*Directive:* Update the material from its first line down through the line containing "Hanoi: 01:54 -> 01:50", replacing each "Bandung" with "Surabaya". Return only those lines and leave everything else in them unchanged.

*Supplied data:*
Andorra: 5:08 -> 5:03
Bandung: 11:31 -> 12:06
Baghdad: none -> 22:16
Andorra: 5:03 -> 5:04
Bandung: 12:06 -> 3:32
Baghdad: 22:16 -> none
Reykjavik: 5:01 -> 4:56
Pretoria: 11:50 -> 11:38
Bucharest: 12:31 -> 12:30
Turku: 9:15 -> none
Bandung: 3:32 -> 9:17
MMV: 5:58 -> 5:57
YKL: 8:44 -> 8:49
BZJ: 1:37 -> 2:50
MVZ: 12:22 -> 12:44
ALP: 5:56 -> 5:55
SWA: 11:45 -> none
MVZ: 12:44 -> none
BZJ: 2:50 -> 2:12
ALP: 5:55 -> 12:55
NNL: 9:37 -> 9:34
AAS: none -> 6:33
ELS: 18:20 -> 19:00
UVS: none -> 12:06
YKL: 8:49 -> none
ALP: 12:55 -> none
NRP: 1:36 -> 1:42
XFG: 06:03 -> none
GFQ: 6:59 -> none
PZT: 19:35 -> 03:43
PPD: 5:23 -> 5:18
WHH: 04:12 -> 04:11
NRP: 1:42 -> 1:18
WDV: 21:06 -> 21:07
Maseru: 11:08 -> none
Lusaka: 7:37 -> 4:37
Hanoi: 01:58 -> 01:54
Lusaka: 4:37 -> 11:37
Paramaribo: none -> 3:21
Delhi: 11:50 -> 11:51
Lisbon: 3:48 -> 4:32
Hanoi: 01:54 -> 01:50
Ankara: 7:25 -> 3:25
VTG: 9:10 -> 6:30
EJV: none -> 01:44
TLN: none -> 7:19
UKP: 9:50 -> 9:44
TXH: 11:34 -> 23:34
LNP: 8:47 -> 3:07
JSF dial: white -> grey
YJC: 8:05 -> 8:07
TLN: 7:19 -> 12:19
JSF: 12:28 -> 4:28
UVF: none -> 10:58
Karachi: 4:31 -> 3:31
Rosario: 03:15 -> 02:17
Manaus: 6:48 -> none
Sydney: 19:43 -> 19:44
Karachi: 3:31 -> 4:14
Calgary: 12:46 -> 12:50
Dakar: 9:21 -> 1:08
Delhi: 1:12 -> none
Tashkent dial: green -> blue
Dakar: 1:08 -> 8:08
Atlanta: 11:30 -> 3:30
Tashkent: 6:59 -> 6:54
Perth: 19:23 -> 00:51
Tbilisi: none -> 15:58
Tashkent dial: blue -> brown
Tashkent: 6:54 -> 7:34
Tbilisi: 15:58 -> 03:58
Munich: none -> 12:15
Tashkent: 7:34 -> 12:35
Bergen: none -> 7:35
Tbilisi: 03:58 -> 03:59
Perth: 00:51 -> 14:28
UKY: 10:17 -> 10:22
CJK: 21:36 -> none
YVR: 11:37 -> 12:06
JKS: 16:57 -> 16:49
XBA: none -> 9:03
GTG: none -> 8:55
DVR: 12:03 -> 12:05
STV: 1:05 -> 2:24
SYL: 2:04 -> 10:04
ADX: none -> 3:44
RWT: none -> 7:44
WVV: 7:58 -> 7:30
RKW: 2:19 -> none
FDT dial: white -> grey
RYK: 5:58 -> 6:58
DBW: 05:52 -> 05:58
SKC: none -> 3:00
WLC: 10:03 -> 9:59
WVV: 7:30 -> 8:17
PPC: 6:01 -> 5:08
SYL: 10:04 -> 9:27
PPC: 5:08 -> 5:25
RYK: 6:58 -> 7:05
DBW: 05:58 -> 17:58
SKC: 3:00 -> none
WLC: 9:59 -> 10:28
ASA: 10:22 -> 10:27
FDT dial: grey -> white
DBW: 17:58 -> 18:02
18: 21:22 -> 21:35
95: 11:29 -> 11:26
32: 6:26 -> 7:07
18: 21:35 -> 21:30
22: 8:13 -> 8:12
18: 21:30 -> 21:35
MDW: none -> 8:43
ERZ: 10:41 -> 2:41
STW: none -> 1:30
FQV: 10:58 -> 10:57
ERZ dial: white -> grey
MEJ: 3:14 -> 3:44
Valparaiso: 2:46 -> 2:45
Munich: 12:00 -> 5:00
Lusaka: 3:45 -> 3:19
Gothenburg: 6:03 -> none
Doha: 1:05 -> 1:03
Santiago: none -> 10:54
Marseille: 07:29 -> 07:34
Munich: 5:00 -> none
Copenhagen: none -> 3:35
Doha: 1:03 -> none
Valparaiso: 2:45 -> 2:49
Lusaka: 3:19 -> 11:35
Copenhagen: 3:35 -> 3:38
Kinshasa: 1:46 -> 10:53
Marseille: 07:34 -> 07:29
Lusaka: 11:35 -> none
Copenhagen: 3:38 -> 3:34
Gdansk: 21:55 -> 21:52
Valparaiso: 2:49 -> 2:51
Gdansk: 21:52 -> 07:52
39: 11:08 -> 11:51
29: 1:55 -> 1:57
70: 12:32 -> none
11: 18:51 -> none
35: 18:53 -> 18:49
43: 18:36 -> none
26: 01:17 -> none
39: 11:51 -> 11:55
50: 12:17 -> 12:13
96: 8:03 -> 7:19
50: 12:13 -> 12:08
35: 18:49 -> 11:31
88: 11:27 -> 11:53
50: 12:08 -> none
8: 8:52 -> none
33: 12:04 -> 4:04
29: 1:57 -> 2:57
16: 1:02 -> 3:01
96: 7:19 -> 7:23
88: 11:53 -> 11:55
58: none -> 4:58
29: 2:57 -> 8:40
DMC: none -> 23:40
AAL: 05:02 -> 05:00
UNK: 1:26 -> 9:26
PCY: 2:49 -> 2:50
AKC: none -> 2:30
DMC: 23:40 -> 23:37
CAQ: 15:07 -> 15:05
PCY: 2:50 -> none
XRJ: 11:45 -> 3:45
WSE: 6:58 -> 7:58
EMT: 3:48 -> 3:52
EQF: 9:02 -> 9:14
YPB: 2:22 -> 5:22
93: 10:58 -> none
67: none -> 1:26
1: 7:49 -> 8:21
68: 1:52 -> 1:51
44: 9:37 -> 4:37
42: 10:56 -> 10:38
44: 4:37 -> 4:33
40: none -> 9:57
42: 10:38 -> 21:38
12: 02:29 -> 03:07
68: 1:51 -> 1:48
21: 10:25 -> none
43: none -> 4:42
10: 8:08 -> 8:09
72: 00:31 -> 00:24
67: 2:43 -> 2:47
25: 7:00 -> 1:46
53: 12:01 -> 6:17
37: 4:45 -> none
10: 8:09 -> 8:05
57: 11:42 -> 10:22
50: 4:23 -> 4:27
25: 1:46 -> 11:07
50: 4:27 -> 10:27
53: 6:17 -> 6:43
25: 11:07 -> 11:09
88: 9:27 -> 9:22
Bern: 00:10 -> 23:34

*Response to this task:*
Andorra: 5:08 -> 5:03
Surabaya: 11:31 -> 12:06
Baghdad: none -> 22:16
Andorra: 5:03 -> 5:04
Surabaya: 12:06 -> 3:32
Baghdad: 22:16 -> none
Reykjavik: 5:01 -> 4:56
Pretoria: 11:50 -> 11:38
Bucharest: 12:31 -> 12:30
Turku: 9:15 -> none
Surabaya: 3:32 -> 9:17
MMV: 5:58 -> 5:57
YKL: 8:44 -> 8:49
BZJ: 1:37 -> 2:50
MVZ: 12:22 -> 12:44
ALP: 5:56 -> 5:55
SWA: 11:45 -> none
MVZ: 12:44 -> none
BZJ: 2:50 -> 2:12
ALP: 5:55 -> 12:55
NNL: 9:37 -> 9:34
AAS: none -> 6:33
ELS: 18:20 -> 19:00
UVS: none -> 12:06
YKL: 8:49 -> none
ALP: 12:55 -> none
NRP: 1:36 -> 1:42
XFG: 06:03 -> none
GFQ: 6:59 -> none
PZT: 19:35 -> 03:43
PPD: 5:23 -> 5:18
WHH: 04:12 -> 04:11
NRP: 1:42 -> 1:18
WDV: 21:06 -> 21:07
Maseru: 11:08 -> none
Lusaka: 7:37 -> 4:37
Hanoi: 01:58 -> 01:54
Lusaka: 4:37 -> 11:37
Paramaribo: none -> 3:21
Delhi: 11:50 -> 11:51
Lisbon: 3:48 -> 4:32
Hanoi: 01:54 -> 01:50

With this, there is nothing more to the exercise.